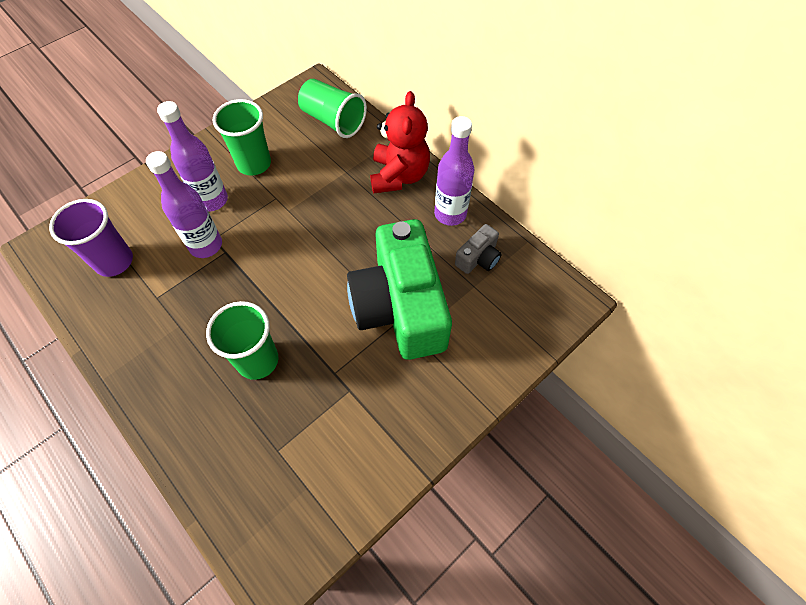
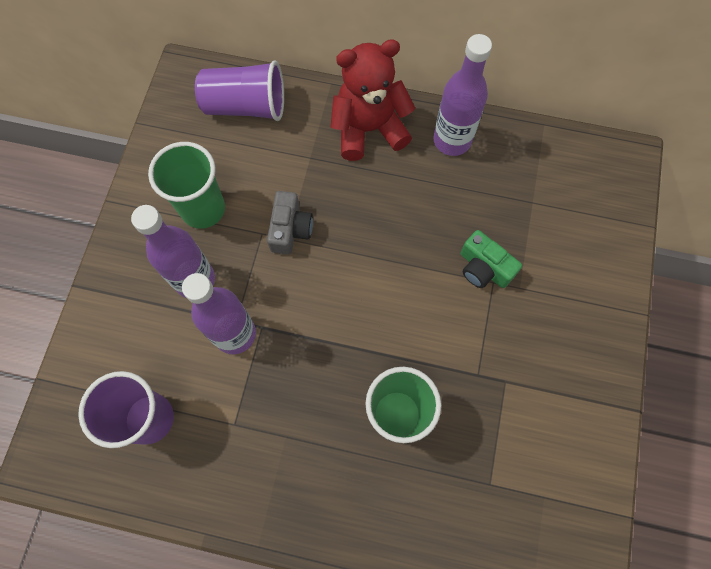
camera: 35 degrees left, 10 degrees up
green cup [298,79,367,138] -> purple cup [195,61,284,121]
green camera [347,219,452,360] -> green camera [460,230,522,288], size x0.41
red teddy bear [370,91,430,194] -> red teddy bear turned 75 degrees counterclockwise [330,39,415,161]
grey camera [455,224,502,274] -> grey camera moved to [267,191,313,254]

--------

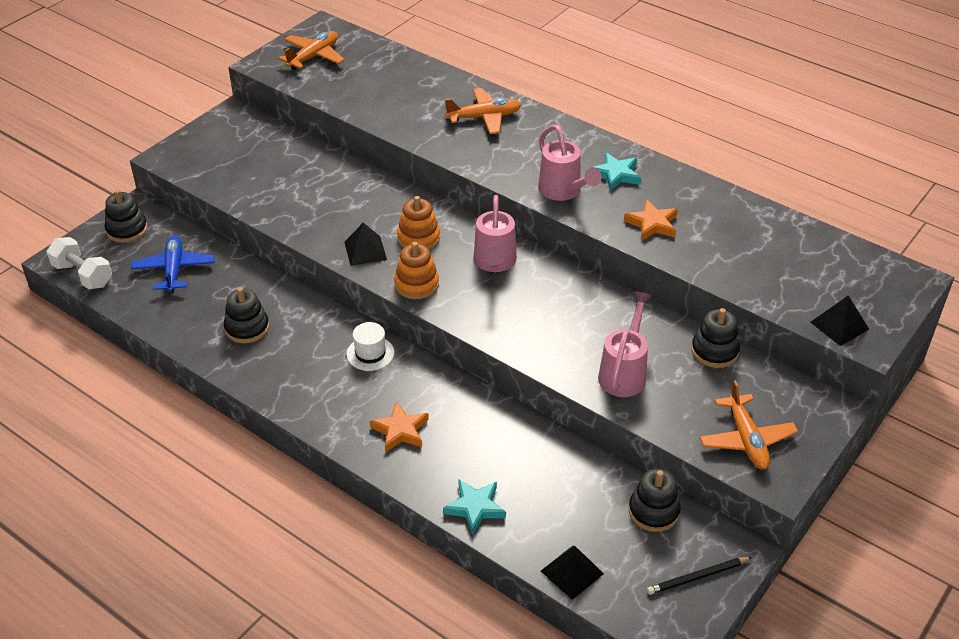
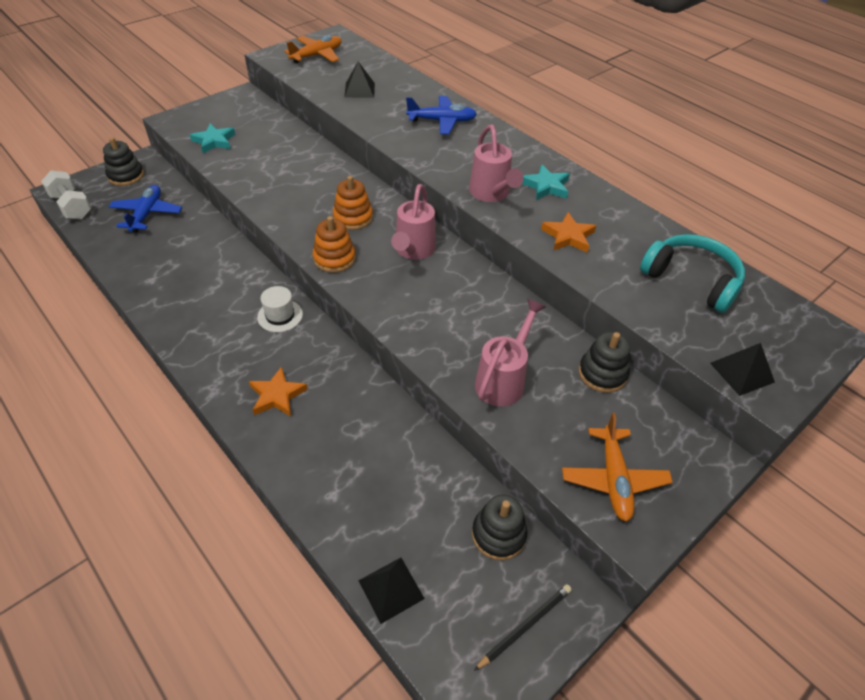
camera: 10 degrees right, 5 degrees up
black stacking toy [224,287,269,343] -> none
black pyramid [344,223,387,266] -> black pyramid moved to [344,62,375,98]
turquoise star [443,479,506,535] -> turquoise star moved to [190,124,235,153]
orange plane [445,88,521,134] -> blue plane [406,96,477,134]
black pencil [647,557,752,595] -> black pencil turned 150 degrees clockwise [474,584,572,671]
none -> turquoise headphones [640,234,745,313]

--------

### Work to be completed
Copy out, exactly and alone, the lines of the entries above between the ones holding "black pyramid [344,223,387,266]" and "none -> turquoise", inclusive.

### Completed exercise
black pyramid [344,223,387,266] -> black pyramid moved to [344,62,375,98]
turquoise star [443,479,506,535] -> turquoise star moved to [190,124,235,153]
orange plane [445,88,521,134] -> blue plane [406,96,477,134]
black pencil [647,557,752,595] -> black pencil turned 150 degrees clockwise [474,584,572,671]
none -> turquoise headphones [640,234,745,313]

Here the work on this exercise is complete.